* [Exercise]: Repeat everything in the listing below. Keep each line exact.

═════ Information supplied

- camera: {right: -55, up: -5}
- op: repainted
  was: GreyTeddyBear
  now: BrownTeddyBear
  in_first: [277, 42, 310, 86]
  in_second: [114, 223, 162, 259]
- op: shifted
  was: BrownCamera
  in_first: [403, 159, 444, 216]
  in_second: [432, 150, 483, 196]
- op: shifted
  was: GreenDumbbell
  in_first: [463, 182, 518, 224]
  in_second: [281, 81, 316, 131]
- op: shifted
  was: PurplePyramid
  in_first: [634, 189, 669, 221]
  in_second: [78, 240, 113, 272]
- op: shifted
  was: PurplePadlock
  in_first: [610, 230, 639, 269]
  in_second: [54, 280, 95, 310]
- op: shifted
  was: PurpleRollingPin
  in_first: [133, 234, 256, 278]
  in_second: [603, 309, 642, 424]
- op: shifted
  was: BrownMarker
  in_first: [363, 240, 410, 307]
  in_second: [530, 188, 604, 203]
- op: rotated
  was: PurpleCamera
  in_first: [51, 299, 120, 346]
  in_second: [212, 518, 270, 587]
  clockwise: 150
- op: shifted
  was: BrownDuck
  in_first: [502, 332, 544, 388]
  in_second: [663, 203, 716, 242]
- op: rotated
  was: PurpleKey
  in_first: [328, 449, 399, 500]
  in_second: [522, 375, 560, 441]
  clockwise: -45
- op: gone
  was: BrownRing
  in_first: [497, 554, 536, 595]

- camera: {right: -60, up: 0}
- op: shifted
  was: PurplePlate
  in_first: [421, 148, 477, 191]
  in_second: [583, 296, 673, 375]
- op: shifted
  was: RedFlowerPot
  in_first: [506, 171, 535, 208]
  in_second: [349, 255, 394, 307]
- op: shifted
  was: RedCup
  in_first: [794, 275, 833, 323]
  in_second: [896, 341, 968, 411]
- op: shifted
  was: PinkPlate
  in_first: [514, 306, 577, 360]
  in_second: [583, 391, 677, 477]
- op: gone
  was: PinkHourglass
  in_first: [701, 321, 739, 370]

══════════

* [Problem solution]:
- camera: {right: -55, up: -5}
- op: repainted
  was: GreyTeddyBear
  now: BrownTeddyBear
  in_first: [277, 42, 310, 86]
  in_second: [114, 223, 162, 259]
- op: shifted
  was: BrownCamera
  in_first: [403, 159, 444, 216]
  in_second: [432, 150, 483, 196]
- op: shifted
  was: GreenDumbbell
  in_first: [463, 182, 518, 224]
  in_second: [281, 81, 316, 131]
- op: shifted
  was: PurplePyramid
  in_first: [634, 189, 669, 221]
  in_second: [78, 240, 113, 272]
- op: shifted
  was: PurplePadlock
  in_first: [610, 230, 639, 269]
  in_second: [54, 280, 95, 310]
- op: shifted
  was: PurpleRollingPin
  in_first: [133, 234, 256, 278]
  in_second: [603, 309, 642, 424]
- op: shifted
  was: BrownMarker
  in_first: [363, 240, 410, 307]
  in_second: [530, 188, 604, 203]
- op: rotated
  was: PurpleCamera
  in_first: [51, 299, 120, 346]
  in_second: [212, 518, 270, 587]
  clockwise: 150
- op: shifted
  was: BrownDuck
  in_first: [502, 332, 544, 388]
  in_second: [663, 203, 716, 242]
- op: rotated
  was: PurpleKey
  in_first: [328, 449, 399, 500]
  in_second: [522, 375, 560, 441]
  clockwise: -45
- op: gone
  was: BrownRing
  in_first: [497, 554, 536, 595]

- camera: {right: -60, up: 0}
- op: shifted
  was: PurplePlate
  in_first: [421, 148, 477, 191]
  in_second: [583, 296, 673, 375]
- op: shifted
  was: RedFlowerPot
  in_first: [506, 171, 535, 208]
  in_second: [349, 255, 394, 307]
- op: shifted
  was: RedCup
  in_first: [794, 275, 833, 323]
  in_second: [896, 341, 968, 411]
- op: shifted
  was: PinkPlate
  in_first: [514, 306, 577, 360]
  in_second: [583, 391, 677, 477]
- op: gone
  was: PinkHourglass
  in_first: [701, 321, 739, 370]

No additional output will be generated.